_LISTED ENTRIES_
== Segment start ==

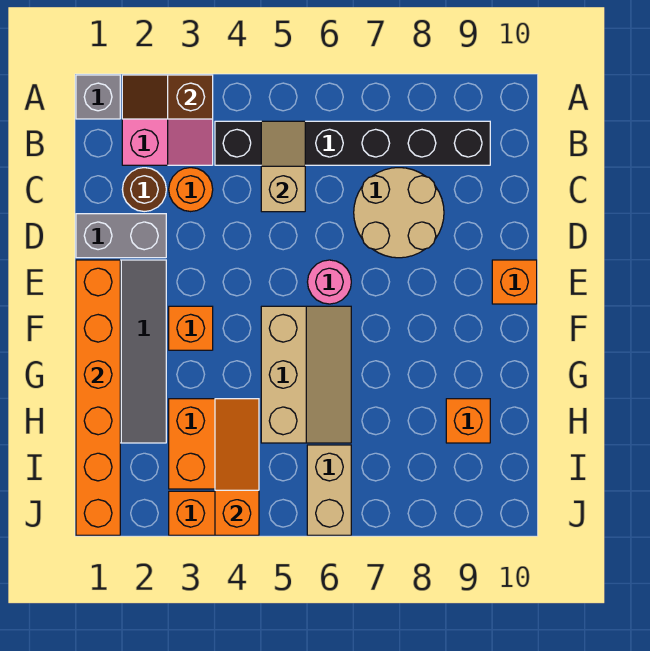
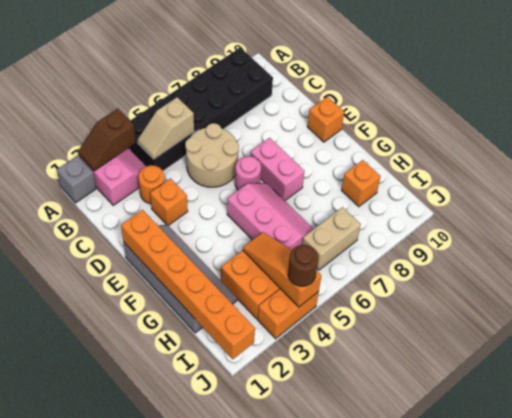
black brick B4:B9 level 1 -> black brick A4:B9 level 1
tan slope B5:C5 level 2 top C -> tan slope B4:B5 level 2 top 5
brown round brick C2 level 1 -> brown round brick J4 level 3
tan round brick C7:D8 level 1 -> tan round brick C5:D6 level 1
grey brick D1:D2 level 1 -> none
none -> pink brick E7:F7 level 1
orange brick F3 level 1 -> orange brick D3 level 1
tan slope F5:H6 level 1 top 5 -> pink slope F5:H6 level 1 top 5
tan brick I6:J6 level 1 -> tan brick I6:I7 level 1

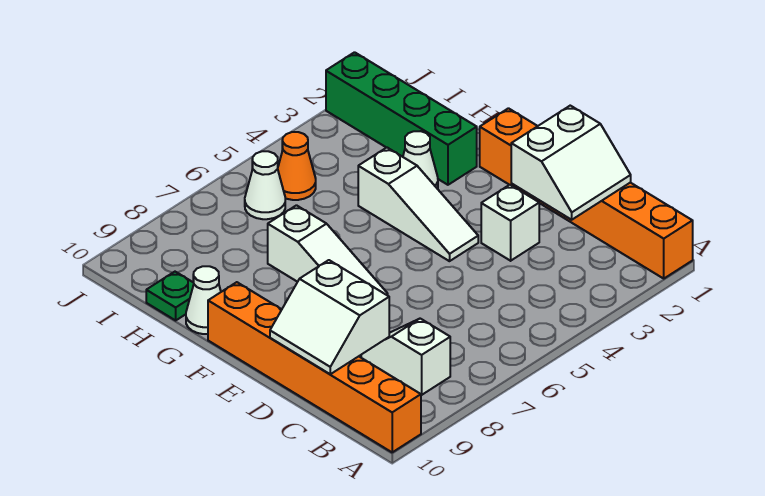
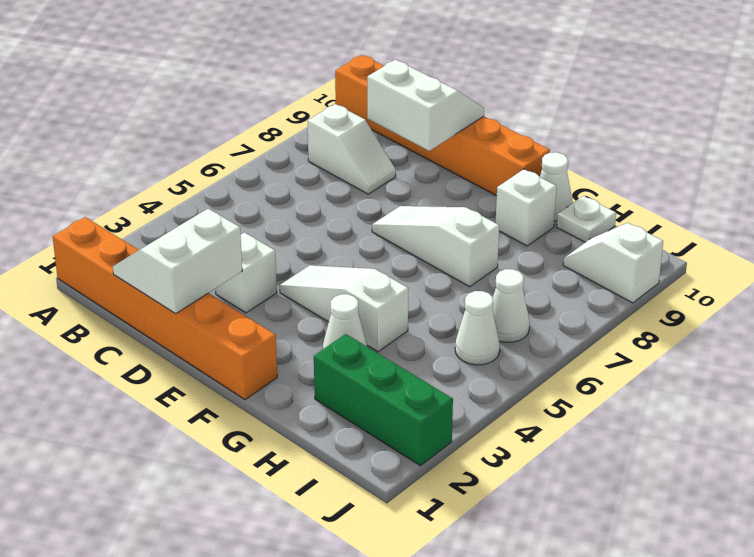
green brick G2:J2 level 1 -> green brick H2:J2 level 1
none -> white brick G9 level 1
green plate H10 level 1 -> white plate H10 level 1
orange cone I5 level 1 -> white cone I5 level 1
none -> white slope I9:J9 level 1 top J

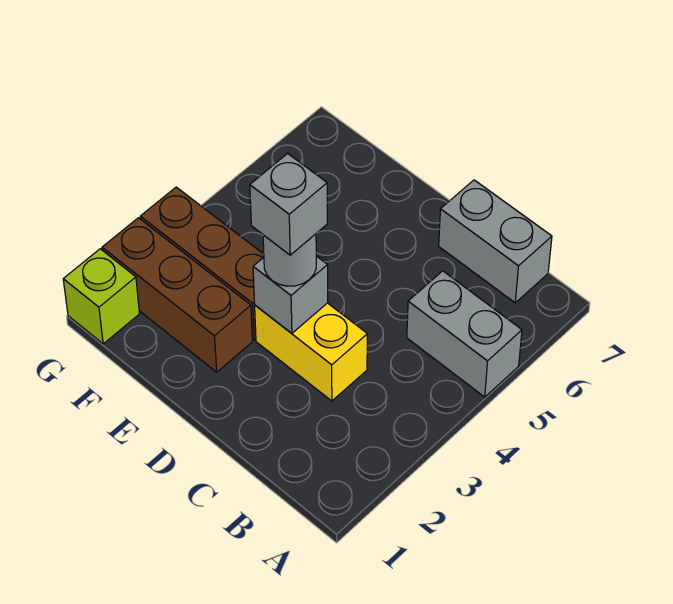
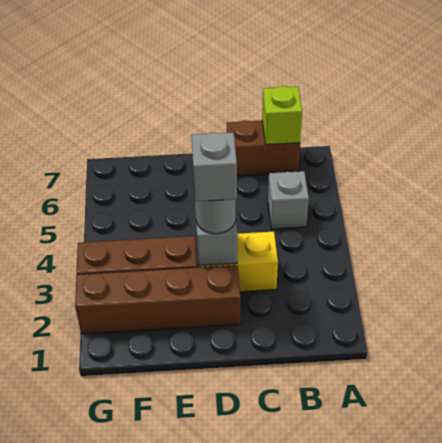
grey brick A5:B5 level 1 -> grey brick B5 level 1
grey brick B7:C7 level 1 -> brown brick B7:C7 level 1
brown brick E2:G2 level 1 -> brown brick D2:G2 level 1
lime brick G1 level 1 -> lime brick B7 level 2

== Segment end ==
== Segment start ==

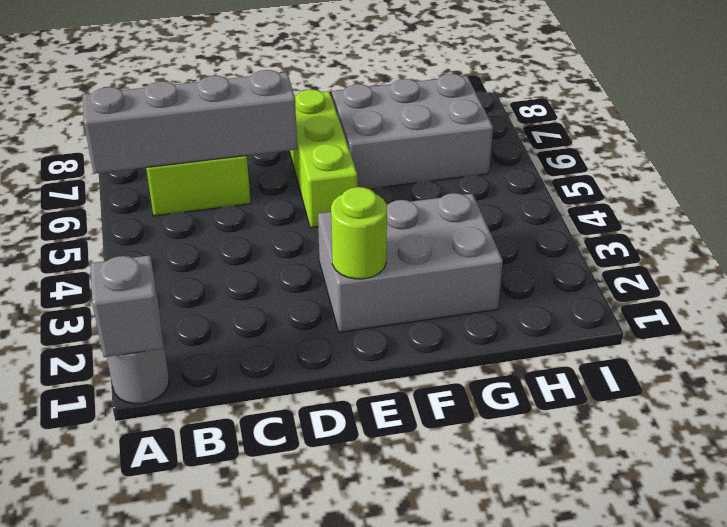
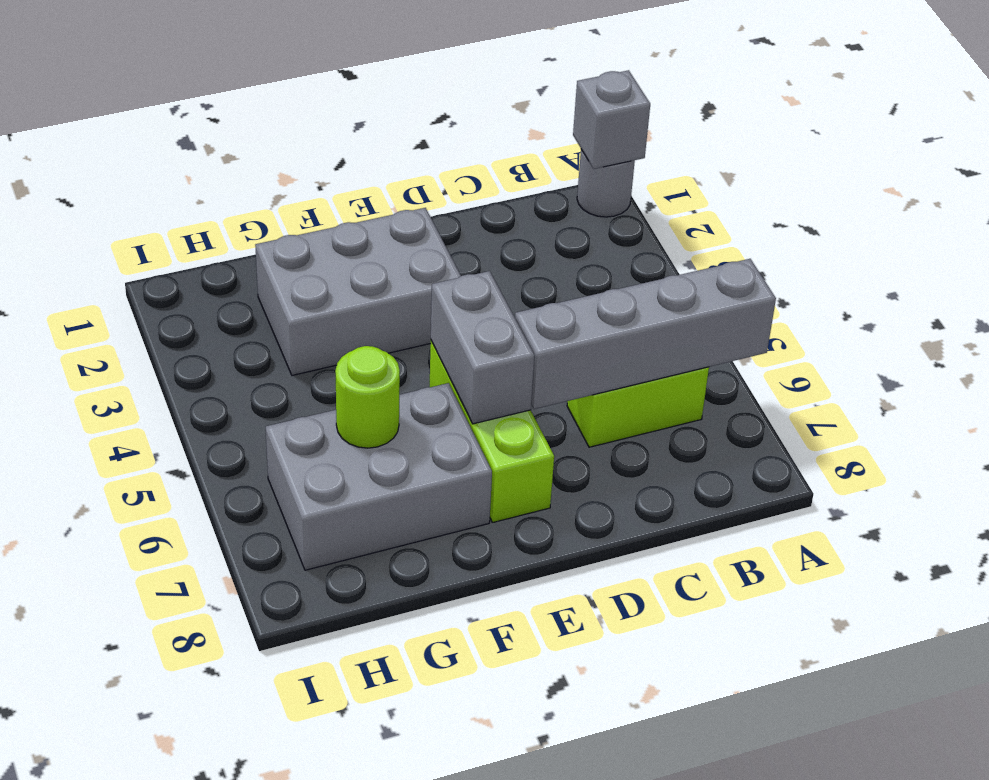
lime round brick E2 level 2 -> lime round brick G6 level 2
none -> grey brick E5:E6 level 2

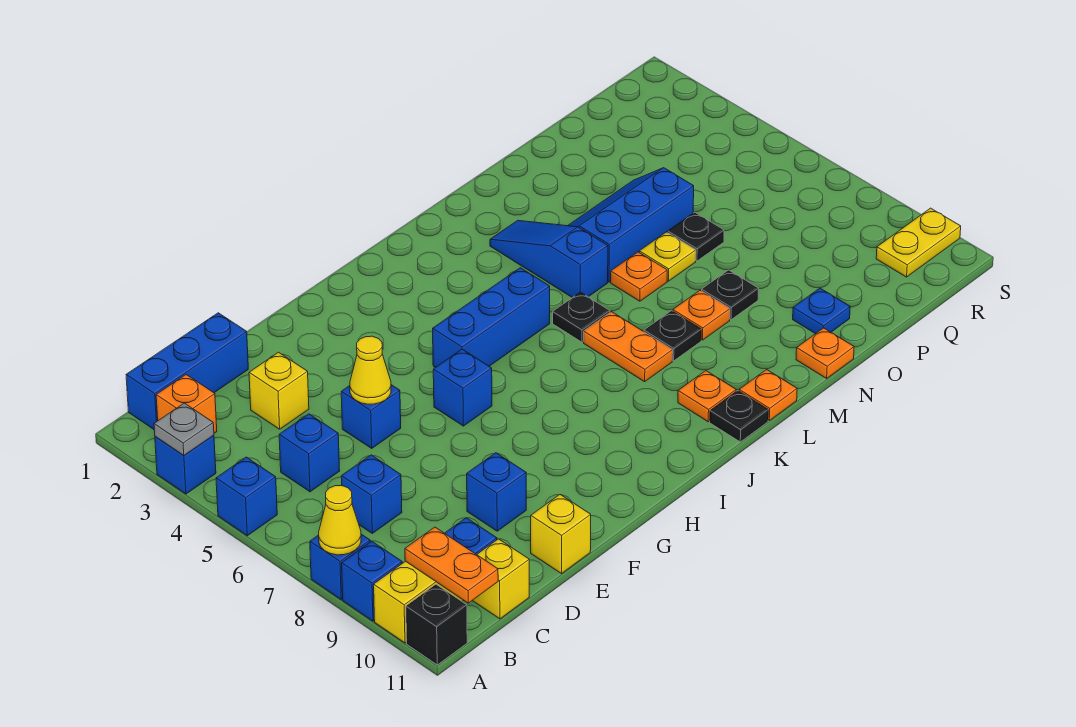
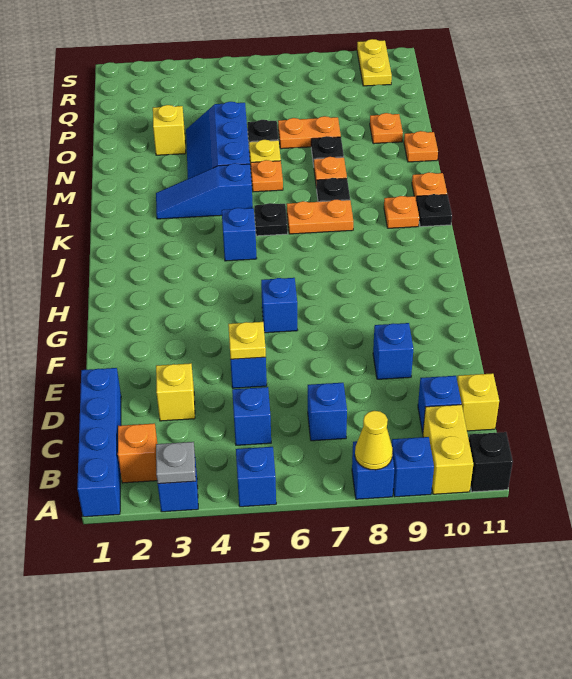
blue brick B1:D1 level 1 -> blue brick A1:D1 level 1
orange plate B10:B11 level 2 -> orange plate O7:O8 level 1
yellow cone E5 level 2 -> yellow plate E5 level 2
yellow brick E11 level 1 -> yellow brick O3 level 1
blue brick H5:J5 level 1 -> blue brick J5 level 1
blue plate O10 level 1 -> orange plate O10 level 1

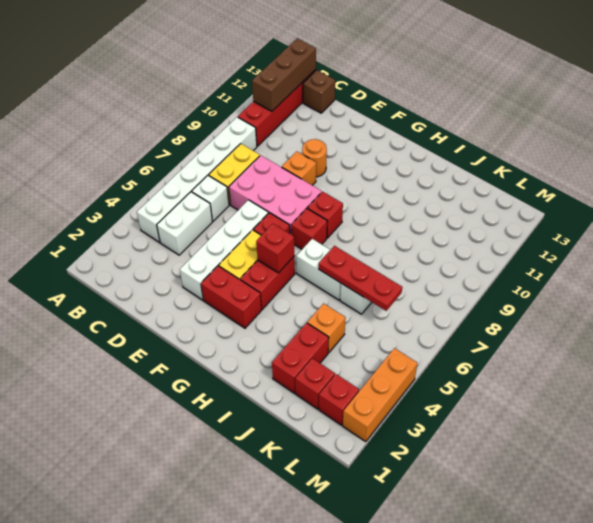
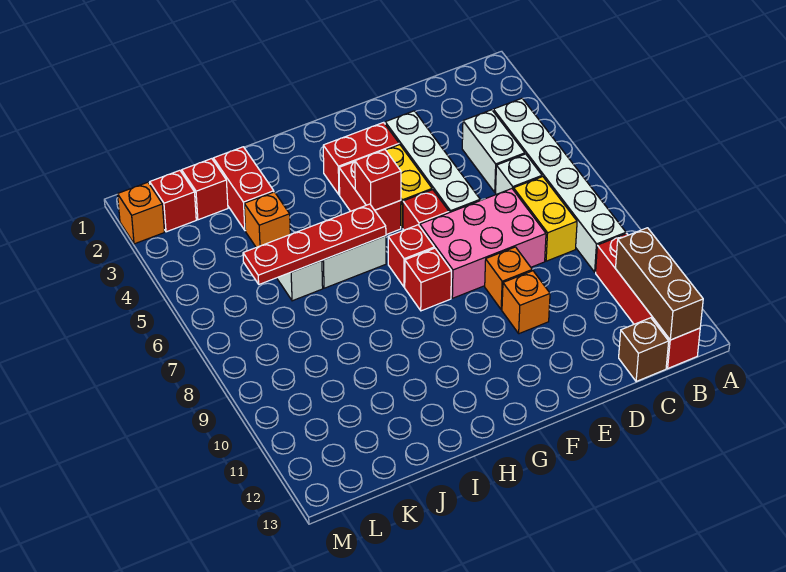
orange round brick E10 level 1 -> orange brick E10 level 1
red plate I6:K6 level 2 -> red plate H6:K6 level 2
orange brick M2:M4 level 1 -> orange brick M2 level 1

== Segment end ==
== Segment start ==

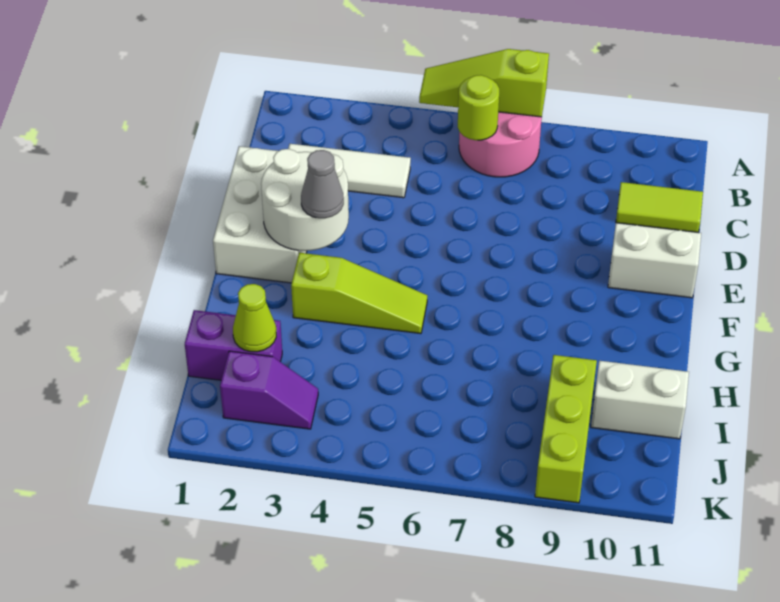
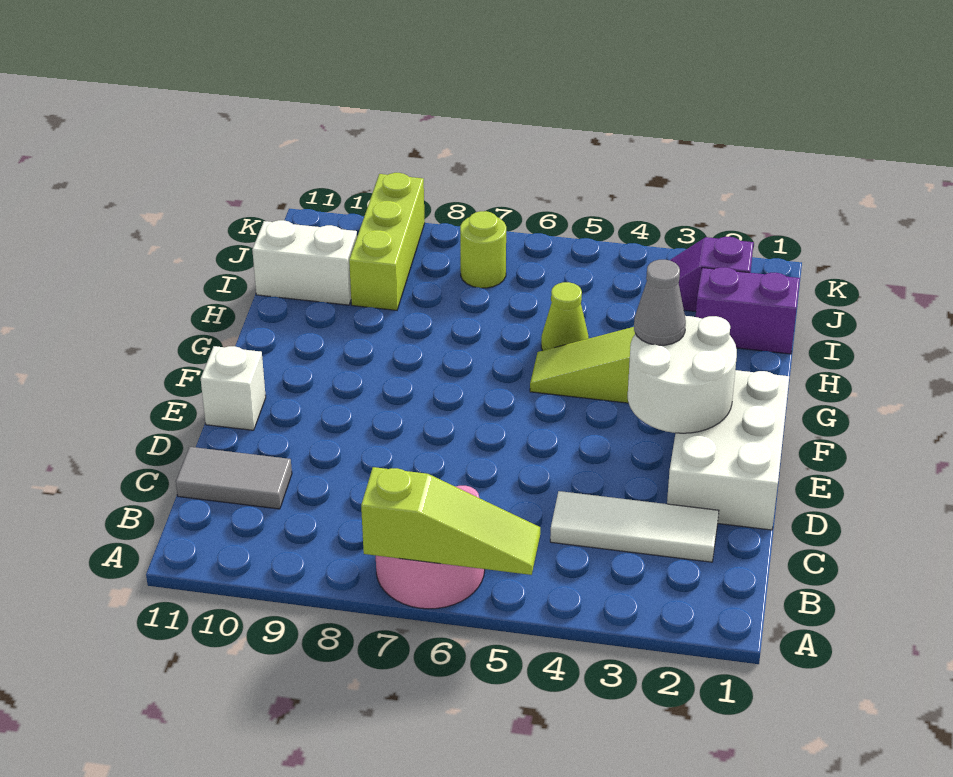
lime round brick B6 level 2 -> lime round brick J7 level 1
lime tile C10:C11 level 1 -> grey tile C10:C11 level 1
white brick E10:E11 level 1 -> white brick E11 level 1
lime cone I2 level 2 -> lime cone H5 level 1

== Segment end ==

_WHAT TO WORK ON_
Will you return exactly the lines above from the one with "red plate I6:K6" down to the one with "orange brick M2:M4", counting both as part of the range?

_RESPONSE TO THIS EXERCISE_
red plate I6:K6 level 2 -> red plate H6:K6 level 2
orange brick M2:M4 level 1 -> orange brick M2 level 1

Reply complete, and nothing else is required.